Assigned task: Quote, word for word, the line containing "C207: none -> 10nF (DGND, LEVEL)" and all lines that follow it to the end of the records, with no pictures.

========

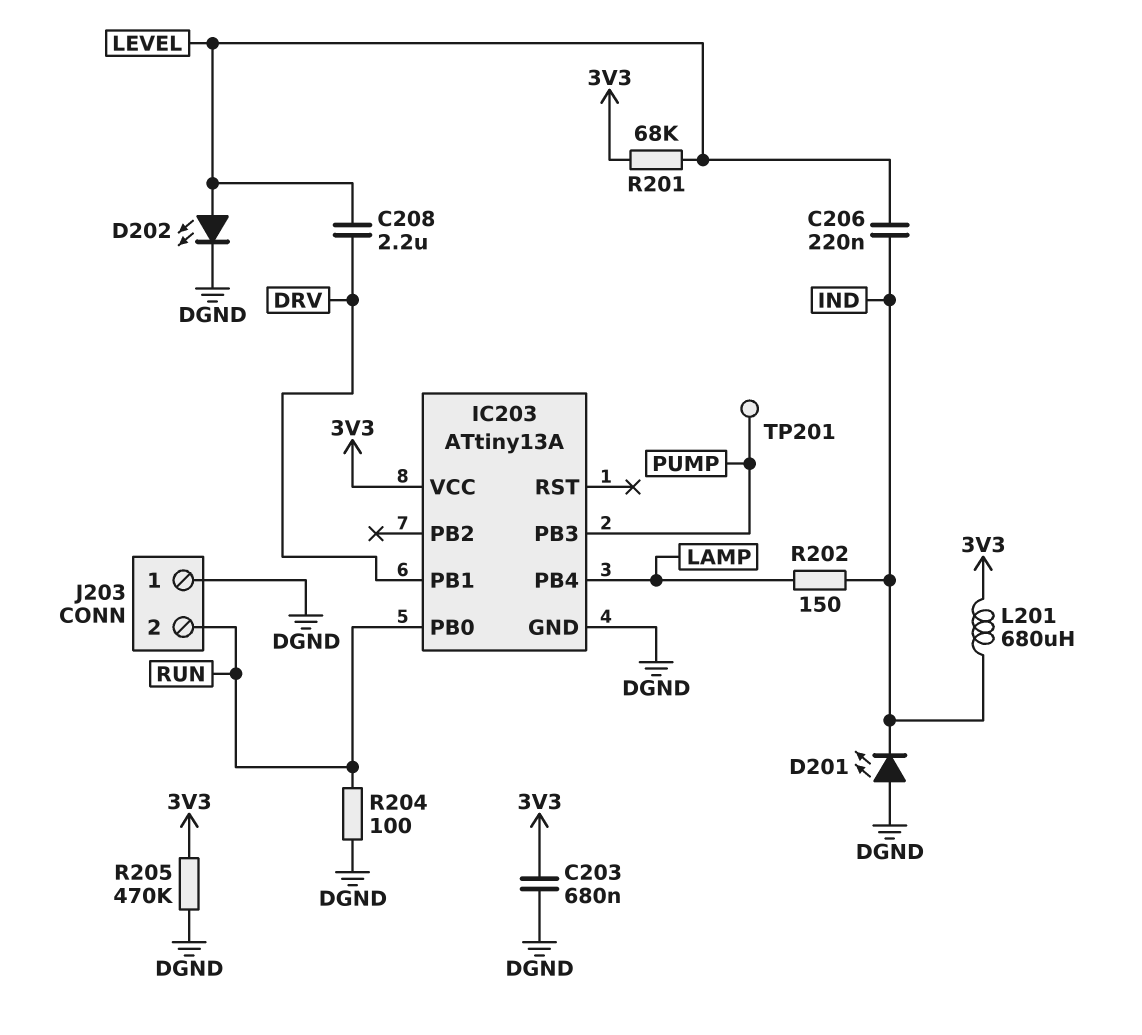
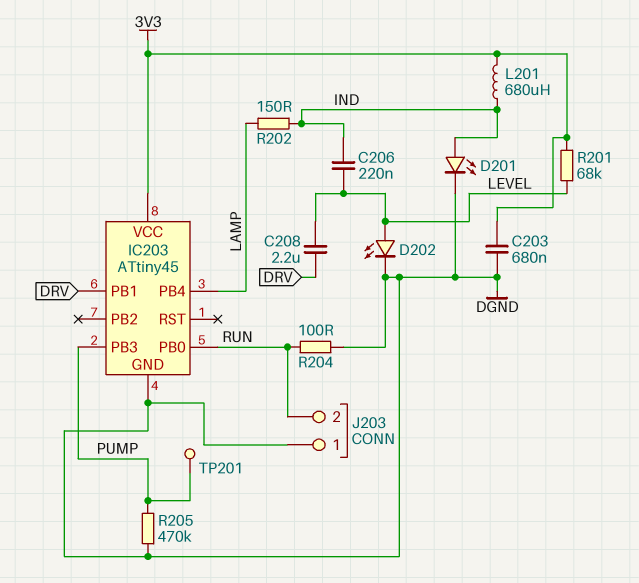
D201: LED (A DGND, K IND) -> LED (A IND, K DGND)
IC203: ATtiny13A -> ATtiny45
R205: 470k (3V3, DGND) -> 470k (DGND, PUMP)

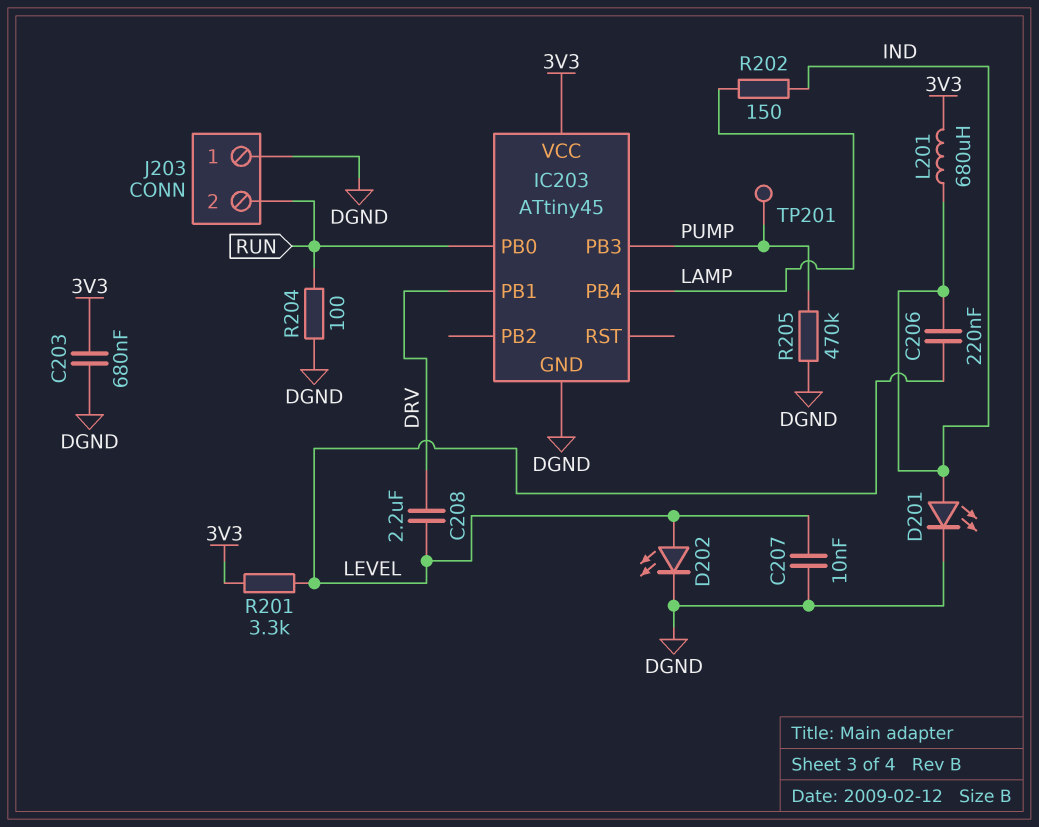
C207: none -> 10nF (DGND, LEVEL)
R201: 68k (3V3, LEVEL) -> 3.3k (3V3, LEVEL)

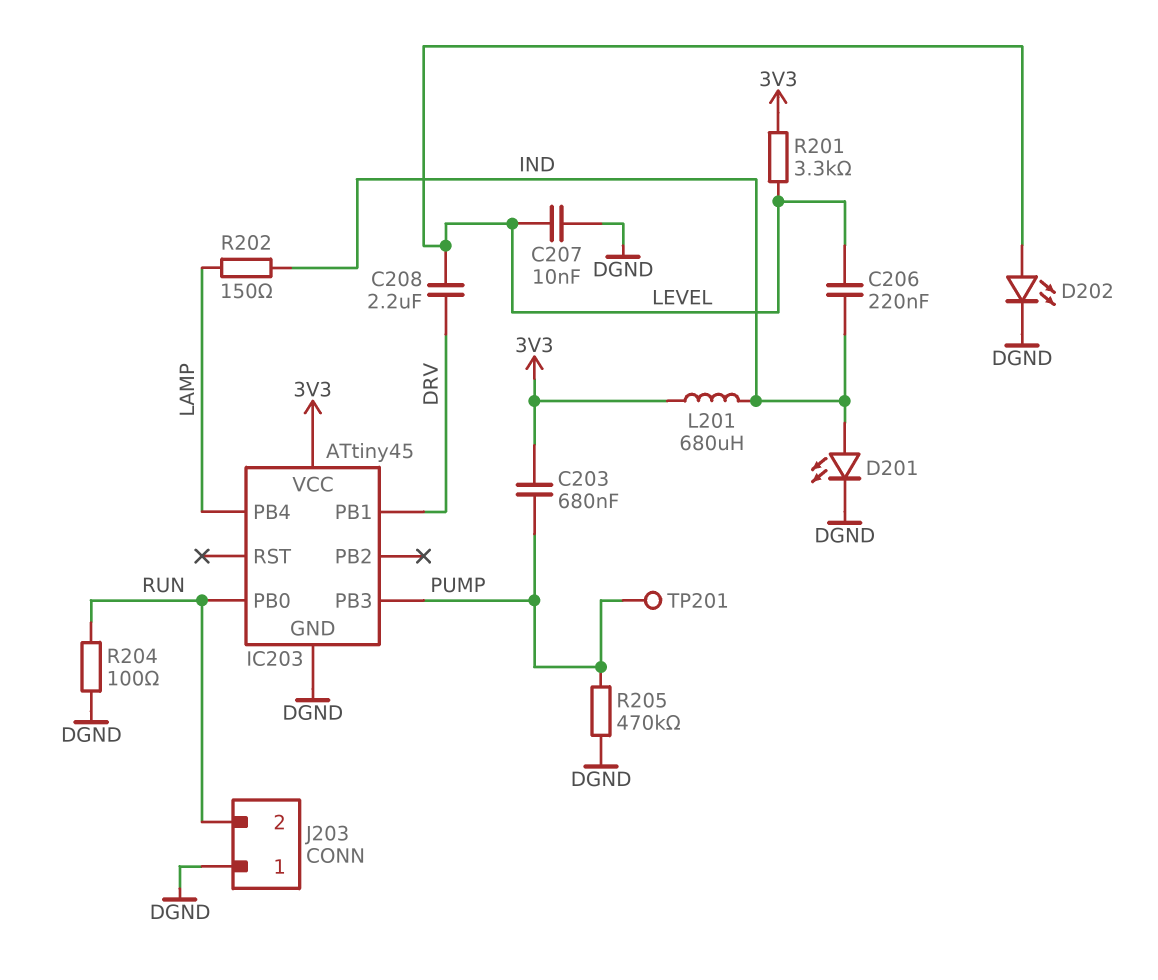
C203: 680nF (3V3, DGND) -> 680nF (3V3, PUMP)

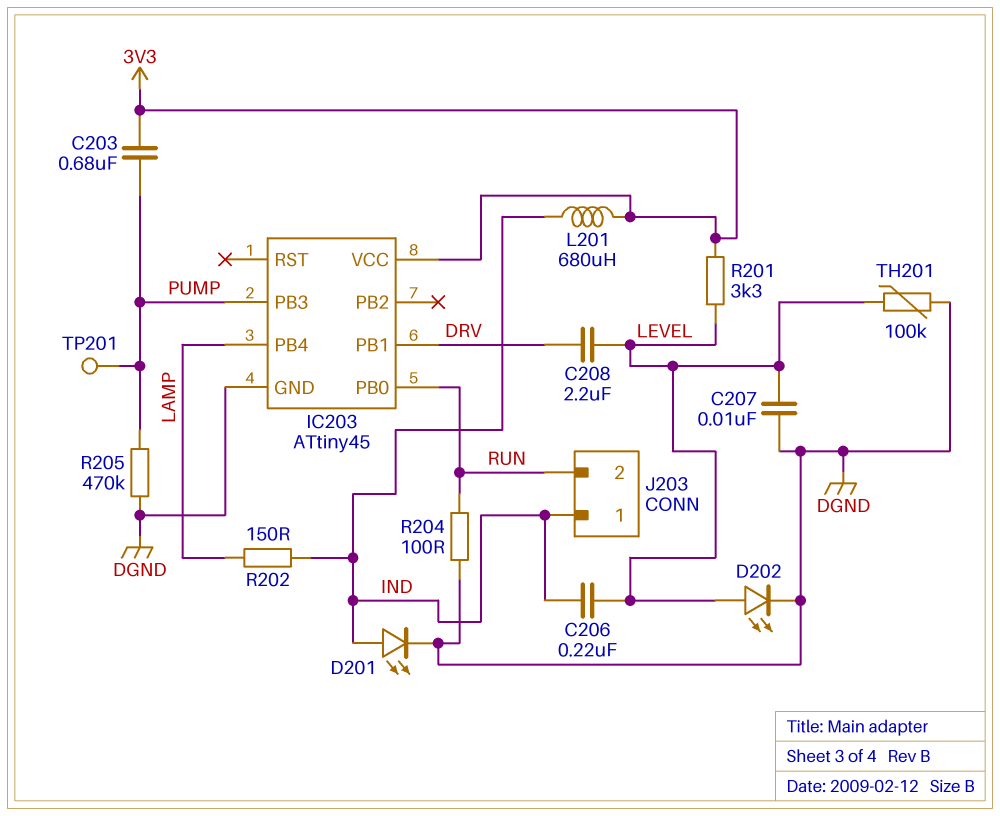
J203 pin 1: DGND -> IND
TH201: none -> 100k (DGND, LEVEL)

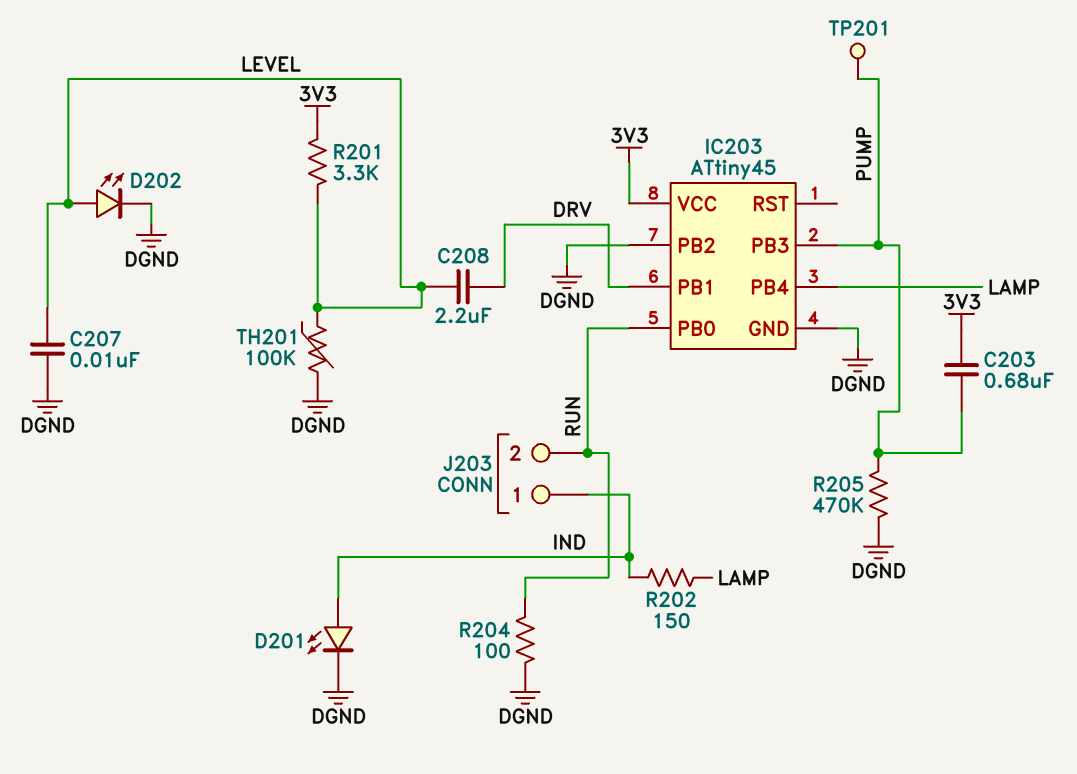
C206: 220nF (IND, LEVEL) -> none
IC203 pin PB2: none -> DGND
L201: 680uH (3V3, IND) -> none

========

Solution to the problem:
C207: none -> 10nF (DGND, LEVEL)
R201: 68k (3V3, LEVEL) -> 3.3k (3V3, LEVEL)

C203: 680nF (3V3, DGND) -> 680nF (3V3, PUMP)

J203 pin 1: DGND -> IND
TH201: none -> 100k (DGND, LEVEL)

C206: 220nF (IND, LEVEL) -> none
IC203 pin PB2: none -> DGND
L201: 680uH (3V3, IND) -> none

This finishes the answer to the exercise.